STUDY MATERIAL —
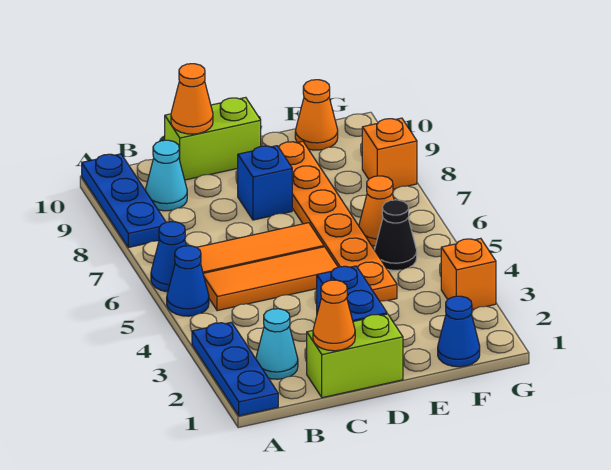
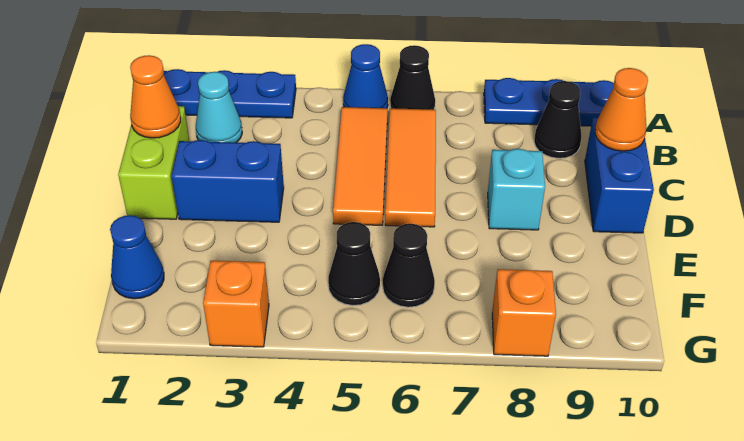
blue 1x1 cone [151,222,186,292] -> black 1x1 cone [390,45,435,110]
cyan 1x1 cone [145,140,187,211] -> black 1x1 cone [534,81,582,158]
lime 1x2 brick [165,97,261,180] -> blue 1x2 brick [585,117,654,233]
blue 1x1 brick [238,146,292,220] -> cyan 1x1 brick [488,149,545,230]
orange 1x6 plate [279,141,397,301] -> none
orange 1x1 cone [359,176,394,246] -> black 1x1 cone [383,224,435,307]
orange 1x1 cone [295,80,338,150] -> none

THE TASK —
How many lines of the material above hold "none"? Answer with that number alone.

EXPECTED OUTPUT —
2